SHORT TASK → Please put each line of the entries below into a JSON list of strings, one string per line, with blank lines left out. Leave the pictures out of the list.

========

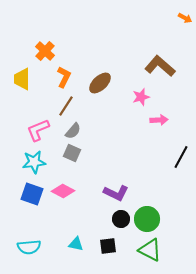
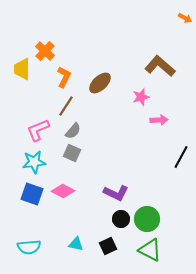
yellow trapezoid: moved 10 px up
black square: rotated 18 degrees counterclockwise
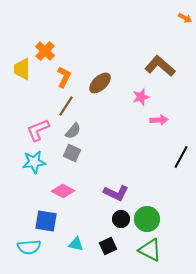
blue square: moved 14 px right, 27 px down; rotated 10 degrees counterclockwise
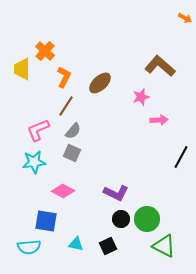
green triangle: moved 14 px right, 4 px up
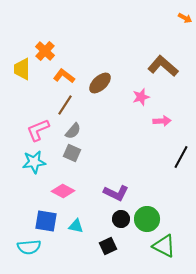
brown L-shape: moved 3 px right
orange L-shape: moved 1 px up; rotated 80 degrees counterclockwise
brown line: moved 1 px left, 1 px up
pink arrow: moved 3 px right, 1 px down
cyan triangle: moved 18 px up
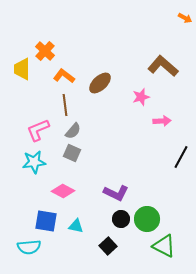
brown line: rotated 40 degrees counterclockwise
black square: rotated 18 degrees counterclockwise
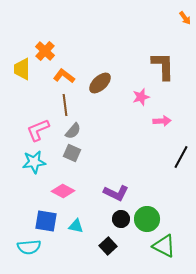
orange arrow: rotated 24 degrees clockwise
brown L-shape: rotated 48 degrees clockwise
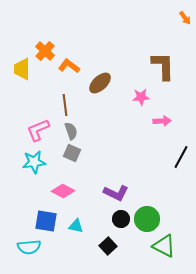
orange L-shape: moved 5 px right, 10 px up
pink star: rotated 12 degrees clockwise
gray semicircle: moved 2 px left; rotated 60 degrees counterclockwise
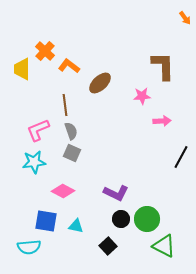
pink star: moved 1 px right, 1 px up
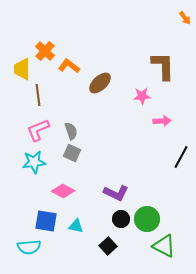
brown line: moved 27 px left, 10 px up
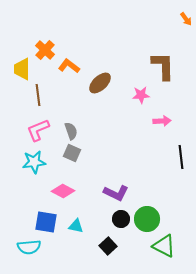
orange arrow: moved 1 px right, 1 px down
orange cross: moved 1 px up
pink star: moved 1 px left, 1 px up
black line: rotated 35 degrees counterclockwise
blue square: moved 1 px down
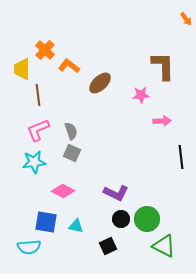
black square: rotated 18 degrees clockwise
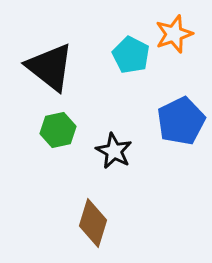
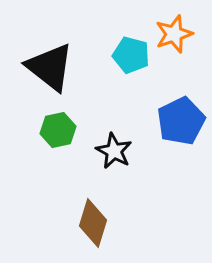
cyan pentagon: rotated 12 degrees counterclockwise
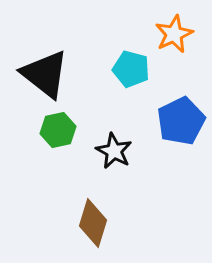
orange star: rotated 6 degrees counterclockwise
cyan pentagon: moved 14 px down
black triangle: moved 5 px left, 7 px down
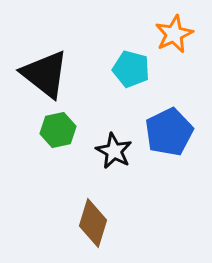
blue pentagon: moved 12 px left, 11 px down
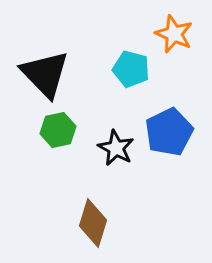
orange star: rotated 24 degrees counterclockwise
black triangle: rotated 8 degrees clockwise
black star: moved 2 px right, 3 px up
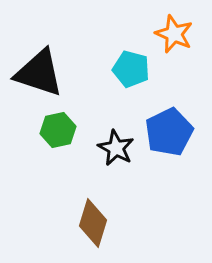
black triangle: moved 6 px left, 1 px up; rotated 28 degrees counterclockwise
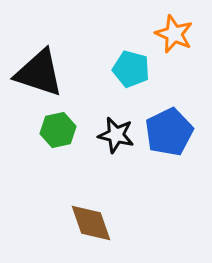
black star: moved 13 px up; rotated 15 degrees counterclockwise
brown diamond: moved 2 px left; rotated 36 degrees counterclockwise
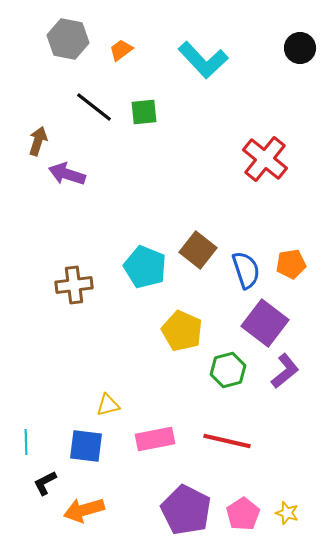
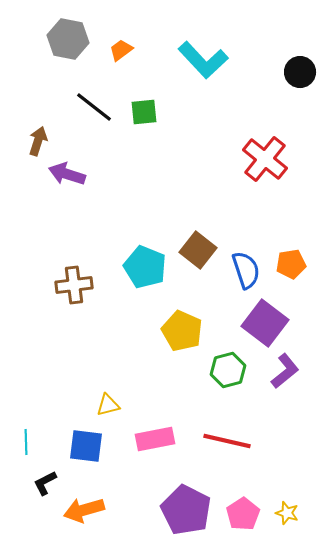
black circle: moved 24 px down
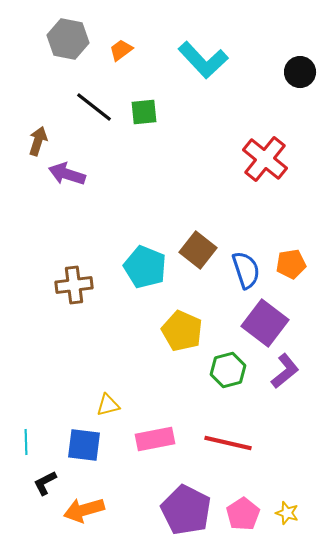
red line: moved 1 px right, 2 px down
blue square: moved 2 px left, 1 px up
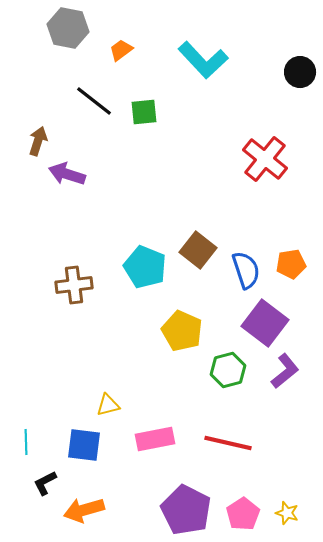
gray hexagon: moved 11 px up
black line: moved 6 px up
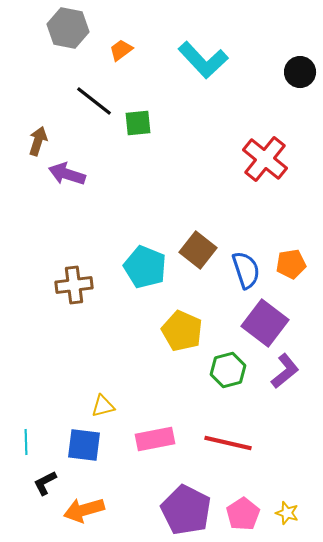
green square: moved 6 px left, 11 px down
yellow triangle: moved 5 px left, 1 px down
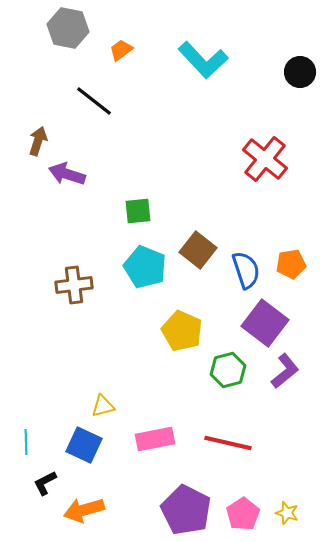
green square: moved 88 px down
blue square: rotated 18 degrees clockwise
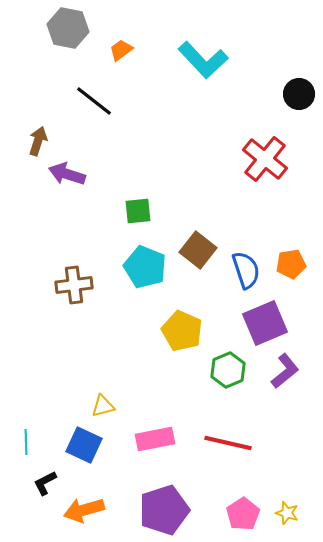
black circle: moved 1 px left, 22 px down
purple square: rotated 30 degrees clockwise
green hexagon: rotated 8 degrees counterclockwise
purple pentagon: moved 22 px left; rotated 27 degrees clockwise
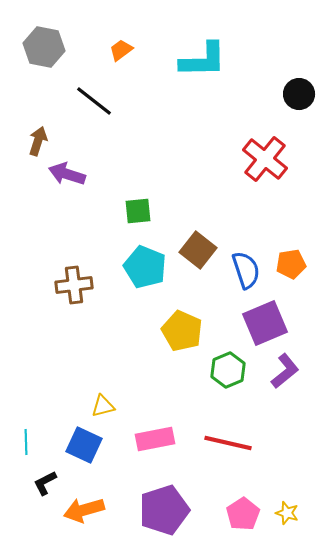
gray hexagon: moved 24 px left, 19 px down
cyan L-shape: rotated 48 degrees counterclockwise
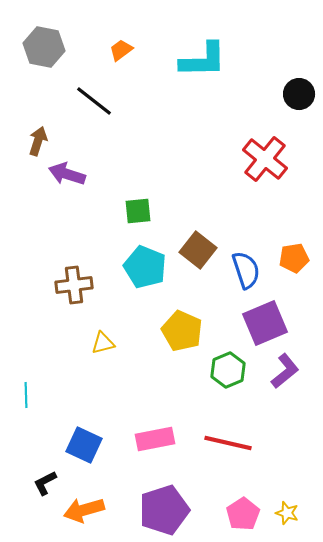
orange pentagon: moved 3 px right, 6 px up
yellow triangle: moved 63 px up
cyan line: moved 47 px up
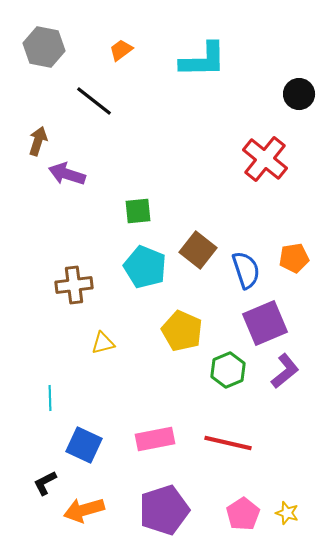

========

ANSWER TO THE EXERCISE →
[
  "yellow trapezoid: moved 10 px up",
  "black square: rotated 18 degrees counterclockwise",
  "blue square: moved 14 px right, 27 px down; rotated 10 degrees counterclockwise",
  "green triangle: moved 14 px right, 4 px up",
  "brown L-shape: moved 3 px right",
  "orange L-shape: moved 1 px up; rotated 80 degrees counterclockwise",
  "brown line: moved 1 px left, 1 px up",
  "pink arrow: moved 3 px right, 1 px down",
  "cyan triangle: moved 18 px up",
  "brown line: rotated 40 degrees counterclockwise",
  "black square: rotated 18 degrees counterclockwise",
  "orange arrow: rotated 24 degrees clockwise",
  "brown L-shape: rotated 48 degrees clockwise",
  "orange L-shape: moved 5 px right, 10 px up",
  "pink star: rotated 12 degrees clockwise",
  "gray semicircle: moved 2 px left; rotated 60 degrees counterclockwise",
  "pink star: moved 1 px right, 1 px up",
  "brown line: moved 27 px left, 10 px up",
  "orange arrow: moved 1 px right, 1 px down",
  "orange cross: moved 1 px up",
  "pink star: moved 1 px left, 1 px up",
  "black line: rotated 35 degrees counterclockwise",
  "blue square: moved 1 px down",
  "black square: rotated 18 degrees clockwise",
  "cyan pentagon: rotated 12 degrees counterclockwise",
  "orange star: rotated 6 degrees counterclockwise",
  "cyan pentagon: moved 14 px down",
  "black triangle: moved 5 px left, 7 px down",
  "blue pentagon: moved 12 px left, 11 px down",
  "orange star: rotated 24 degrees counterclockwise",
  "black triangle: rotated 8 degrees clockwise",
  "black star: moved 2 px right, 3 px up",
  "black triangle: moved 6 px left, 1 px up; rotated 28 degrees counterclockwise",
  "black star: moved 13 px up; rotated 15 degrees counterclockwise",
  "brown diamond: moved 2 px left; rotated 36 degrees counterclockwise",
  "black circle: moved 24 px down",
  "red line: moved 1 px right, 2 px down",
  "blue square: moved 2 px left, 1 px up",
  "gray hexagon: moved 11 px up",
  "black line: moved 6 px up",
  "green square: moved 6 px left, 11 px down",
  "yellow triangle: moved 5 px left, 1 px down",
  "green square: moved 88 px down",
  "blue square: rotated 18 degrees clockwise",
  "black circle: moved 1 px left, 22 px down",
  "purple square: rotated 30 degrees clockwise",
  "green hexagon: rotated 8 degrees counterclockwise",
  "purple pentagon: moved 22 px left; rotated 27 degrees clockwise",
  "gray hexagon: moved 24 px left, 19 px down",
  "cyan L-shape: rotated 48 degrees counterclockwise",
  "orange pentagon: moved 3 px right, 6 px up",
  "yellow triangle: moved 63 px up",
  "cyan line: moved 47 px up"
]